# [REQUIRED ACTION]
Reproduce the entries shown below only from the line with "camera: 45 degrees left, 0 degrees up" down to the line with "(416, 320) = (580, 510): brown", keeping both end lines and copying each one exactly.

# [EXTRACTED INFORMATION]
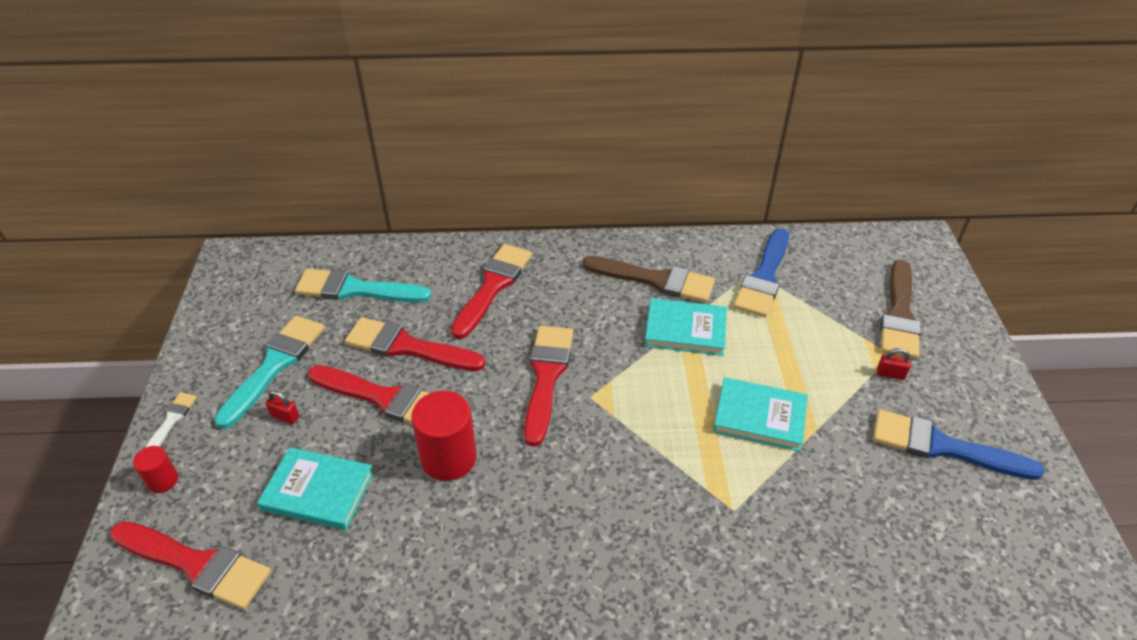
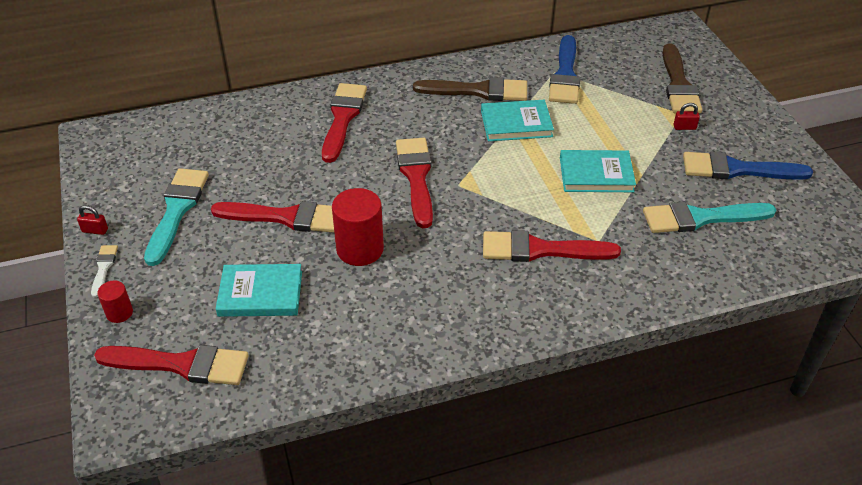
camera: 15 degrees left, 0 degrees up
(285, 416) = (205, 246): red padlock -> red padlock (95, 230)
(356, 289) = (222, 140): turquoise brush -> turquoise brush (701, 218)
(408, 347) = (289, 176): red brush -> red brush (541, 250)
==
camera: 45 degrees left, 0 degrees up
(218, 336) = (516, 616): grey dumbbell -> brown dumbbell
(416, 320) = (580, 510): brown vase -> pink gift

# [FINISHED TASK]
camera: 45 degrees left, 0 degrees up
(218, 336) = (516, 616): grey dumbbell -> brown dumbbell
(416, 320) = (580, 510): brown vase -> pink gift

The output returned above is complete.